Work instruction:
Reproduce the material below only from the line with "purple arrow: (119, 298)" to the line with "green square: (76, 234)", both included, keeping each line exact and dropping the pictures.
---------- Records for this task
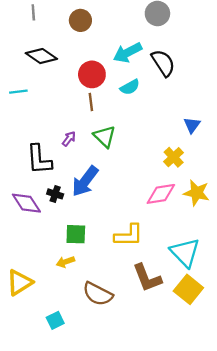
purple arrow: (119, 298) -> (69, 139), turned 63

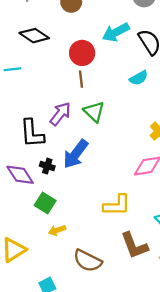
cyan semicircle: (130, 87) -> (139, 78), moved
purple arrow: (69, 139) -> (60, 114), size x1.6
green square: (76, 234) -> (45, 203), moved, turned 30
--------------------
---------- Records for this task
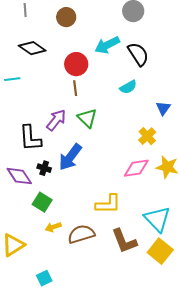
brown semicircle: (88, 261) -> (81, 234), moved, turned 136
--------------------
Reply:
purple arrow: (119, 298) -> (69, 139), turned 63

cyan semicircle: (130, 87) -> (139, 78), moved
purple arrow: (69, 139) -> (60, 114), size x1.6
green square: (76, 234) -> (45, 203), moved, turned 30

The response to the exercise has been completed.